Revision tracking records:
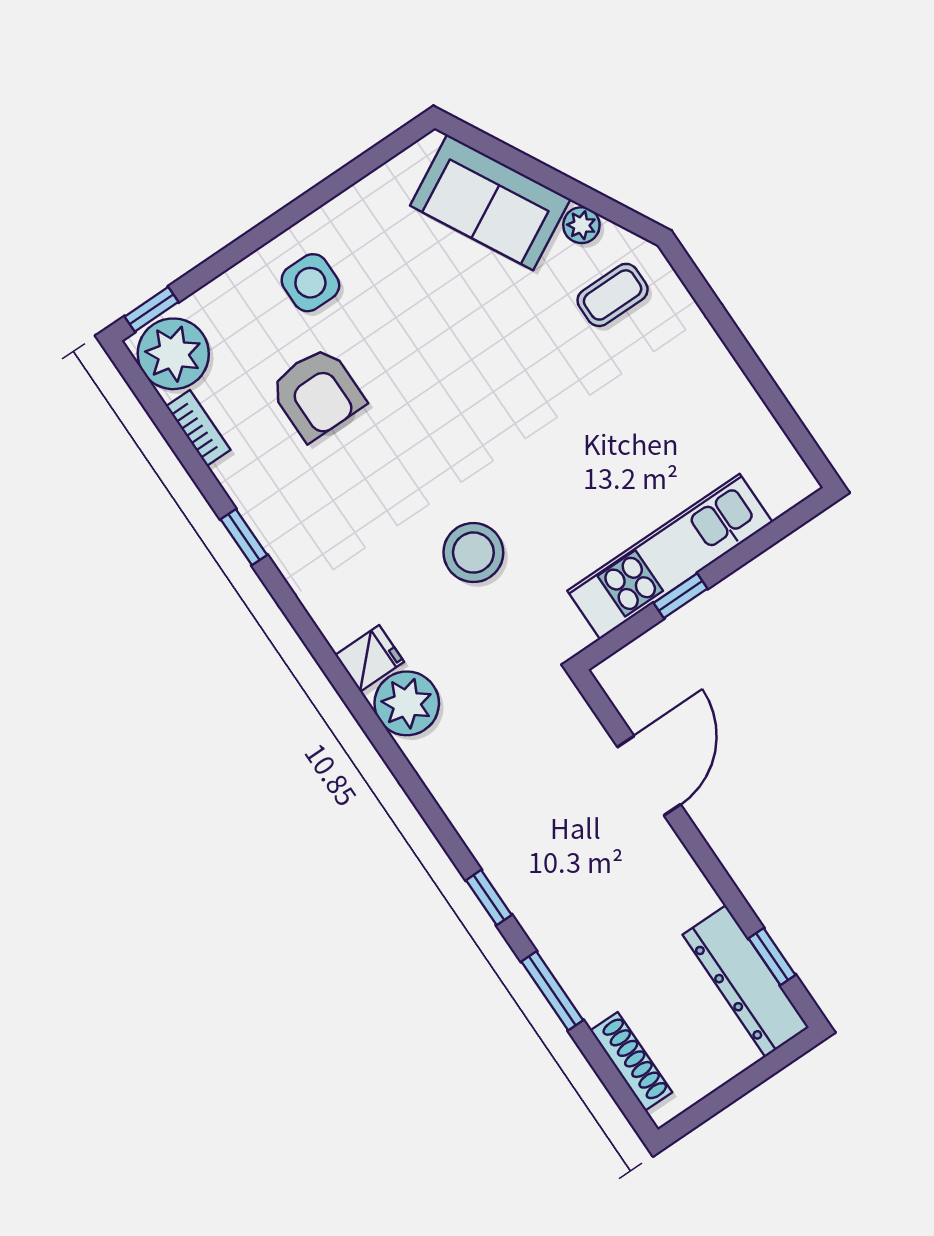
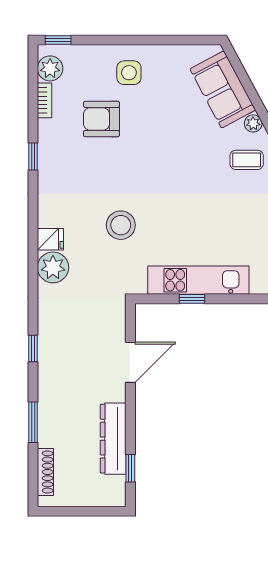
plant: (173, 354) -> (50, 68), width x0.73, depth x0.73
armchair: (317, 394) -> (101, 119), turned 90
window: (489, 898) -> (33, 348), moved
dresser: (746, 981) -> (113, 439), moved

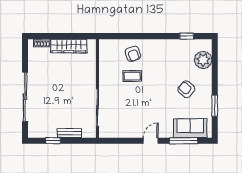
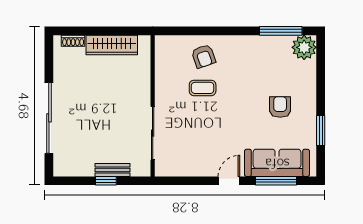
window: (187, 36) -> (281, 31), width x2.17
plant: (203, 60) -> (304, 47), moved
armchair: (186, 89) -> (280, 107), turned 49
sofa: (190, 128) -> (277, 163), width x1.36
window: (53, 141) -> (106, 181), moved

→ **EXERCISE DETAILS**
Starting from the line that contains "window: (187, 36) -> (281, 31), width x2.17", transcribe each line to the end of the records above. Please add nothing.

→ **WORKED SOLUTION**
window: (187, 36) -> (281, 31), width x2.17
plant: (203, 60) -> (304, 47), moved
armchair: (186, 89) -> (280, 107), turned 49
sofa: (190, 128) -> (277, 163), width x1.36
window: (53, 141) -> (106, 181), moved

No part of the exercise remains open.